=== Begin Enclosure ===
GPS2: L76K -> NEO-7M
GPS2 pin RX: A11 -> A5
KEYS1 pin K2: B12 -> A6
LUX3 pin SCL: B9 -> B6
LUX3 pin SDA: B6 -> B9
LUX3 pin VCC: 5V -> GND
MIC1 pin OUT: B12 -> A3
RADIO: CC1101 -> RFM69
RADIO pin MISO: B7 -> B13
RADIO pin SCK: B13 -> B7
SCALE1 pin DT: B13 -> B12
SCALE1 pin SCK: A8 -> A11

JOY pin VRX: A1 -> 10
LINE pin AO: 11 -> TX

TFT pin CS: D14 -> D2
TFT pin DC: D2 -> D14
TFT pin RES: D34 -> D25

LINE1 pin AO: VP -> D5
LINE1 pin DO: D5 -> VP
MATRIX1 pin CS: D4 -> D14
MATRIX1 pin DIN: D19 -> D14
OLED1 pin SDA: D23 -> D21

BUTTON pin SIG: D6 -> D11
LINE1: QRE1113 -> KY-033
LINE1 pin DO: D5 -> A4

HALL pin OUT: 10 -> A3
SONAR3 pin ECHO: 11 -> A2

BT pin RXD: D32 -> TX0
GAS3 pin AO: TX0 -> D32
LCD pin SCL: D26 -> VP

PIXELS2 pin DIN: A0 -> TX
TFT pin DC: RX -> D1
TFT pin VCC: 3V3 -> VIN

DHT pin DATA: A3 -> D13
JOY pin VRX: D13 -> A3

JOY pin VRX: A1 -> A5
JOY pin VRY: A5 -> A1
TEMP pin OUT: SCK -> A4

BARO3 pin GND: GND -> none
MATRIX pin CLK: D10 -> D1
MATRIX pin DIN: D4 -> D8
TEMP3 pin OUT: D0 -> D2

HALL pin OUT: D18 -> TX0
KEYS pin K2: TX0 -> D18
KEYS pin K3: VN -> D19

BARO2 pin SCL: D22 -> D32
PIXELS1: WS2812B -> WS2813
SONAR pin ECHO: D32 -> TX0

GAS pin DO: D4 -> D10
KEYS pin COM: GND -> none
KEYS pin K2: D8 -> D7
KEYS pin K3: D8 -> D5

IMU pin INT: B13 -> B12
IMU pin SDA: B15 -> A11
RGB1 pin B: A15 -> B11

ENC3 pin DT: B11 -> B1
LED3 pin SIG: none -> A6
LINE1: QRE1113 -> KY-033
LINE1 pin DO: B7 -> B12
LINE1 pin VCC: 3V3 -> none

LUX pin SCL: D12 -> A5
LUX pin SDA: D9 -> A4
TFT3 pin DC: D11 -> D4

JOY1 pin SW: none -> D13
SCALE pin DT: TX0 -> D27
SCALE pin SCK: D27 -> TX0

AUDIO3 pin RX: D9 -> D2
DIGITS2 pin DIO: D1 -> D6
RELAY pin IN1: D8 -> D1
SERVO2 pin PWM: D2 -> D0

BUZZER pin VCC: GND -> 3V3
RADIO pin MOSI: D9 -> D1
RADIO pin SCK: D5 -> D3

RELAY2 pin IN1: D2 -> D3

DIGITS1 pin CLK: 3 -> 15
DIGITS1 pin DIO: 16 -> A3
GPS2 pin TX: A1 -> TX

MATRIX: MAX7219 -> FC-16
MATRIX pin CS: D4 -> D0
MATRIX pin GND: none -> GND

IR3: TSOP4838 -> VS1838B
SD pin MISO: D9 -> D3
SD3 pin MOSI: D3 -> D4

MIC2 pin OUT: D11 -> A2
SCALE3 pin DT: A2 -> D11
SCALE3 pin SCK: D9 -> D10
=== End Enclosure ===
EXERCISE BRIEF: Nothing but the lines from the top of the entries above through the line with "SCALE3 pin DT: A2 -> D11" should be set down, each exactly as written.

RESPONSE FOR THIS EXERCISE:
GPS2: L76K -> NEO-7M
GPS2 pin RX: A11 -> A5
KEYS1 pin K2: B12 -> A6
LUX3 pin SCL: B9 -> B6
LUX3 pin SDA: B6 -> B9
LUX3 pin VCC: 5V -> GND
MIC1 pin OUT: B12 -> A3
RADIO: CC1101 -> RFM69
RADIO pin MISO: B7 -> B13
RADIO pin SCK: B13 -> B7
SCALE1 pin DT: B13 -> B12
SCALE1 pin SCK: A8 -> A11

JOY pin VRX: A1 -> 10
LINE pin AO: 11 -> TX

TFT pin CS: D14 -> D2
TFT pin DC: D2 -> D14
TFT pin RES: D34 -> D25

LINE1 pin AO: VP -> D5
LINE1 pin DO: D5 -> VP
MATRIX1 pin CS: D4 -> D14
MATRIX1 pin DIN: D19 -> D14
OLED1 pin SDA: D23 -> D21

BUTTON pin SIG: D6 -> D11
LINE1: QRE1113 -> KY-033
LINE1 pin DO: D5 -> A4

HALL pin OUT: 10 -> A3
SONAR3 pin ECHO: 11 -> A2

BT pin RXD: D32 -> TX0
GAS3 pin AO: TX0 -> D32
LCD pin SCL: D26 -> VP

PIXELS2 pin DIN: A0 -> TX
TFT pin DC: RX -> D1
TFT pin VCC: 3V3 -> VIN

DHT pin DATA: A3 -> D13
JOY pin VRX: D13 -> A3

JOY pin VRX: A1 -> A5
JOY pin VRY: A5 -> A1
TEMP pin OUT: SCK -> A4

BARO3 pin GND: GND -> none
MATRIX pin CLK: D10 -> D1
MATRIX pin DIN: D4 -> D8
TEMP3 pin OUT: D0 -> D2

HALL pin OUT: D18 -> TX0
KEYS pin K2: TX0 -> D18
KEYS pin K3: VN -> D19

BARO2 pin SCL: D22 -> D32
PIXELS1: WS2812B -> WS2813
SONAR pin ECHO: D32 -> TX0

GAS pin DO: D4 -> D10
KEYS pin COM: GND -> none
KEYS pin K2: D8 -> D7
KEYS pin K3: D8 -> D5

IMU pin INT: B13 -> B12
IMU pin SDA: B15 -> A11
RGB1 pin B: A15 -> B11

ENC3 pin DT: B11 -> B1
LED3 pin SIG: none -> A6
LINE1: QRE1113 -> KY-033
LINE1 pin DO: B7 -> B12
LINE1 pin VCC: 3V3 -> none

LUX pin SCL: D12 -> A5
LUX pin SDA: D9 -> A4
TFT3 pin DC: D11 -> D4

JOY1 pin SW: none -> D13
SCALE pin DT: TX0 -> D27
SCALE pin SCK: D27 -> TX0

AUDIO3 pin RX: D9 -> D2
DIGITS2 pin DIO: D1 -> D6
RELAY pin IN1: D8 -> D1
SERVO2 pin PWM: D2 -> D0

BUZZER pin VCC: GND -> 3V3
RADIO pin MOSI: D9 -> D1
RADIO pin SCK: D5 -> D3

RELAY2 pin IN1: D2 -> D3

DIGITS1 pin CLK: 3 -> 15
DIGITS1 pin DIO: 16 -> A3
GPS2 pin TX: A1 -> TX

MATRIX: MAX7219 -> FC-16
MATRIX pin CS: D4 -> D0
MATRIX pin GND: none -> GND

IR3: TSOP4838 -> VS1838B
SD pin MISO: D9 -> D3
SD3 pin MOSI: D3 -> D4

MIC2 pin OUT: D11 -> A2
SCALE3 pin DT: A2 -> D11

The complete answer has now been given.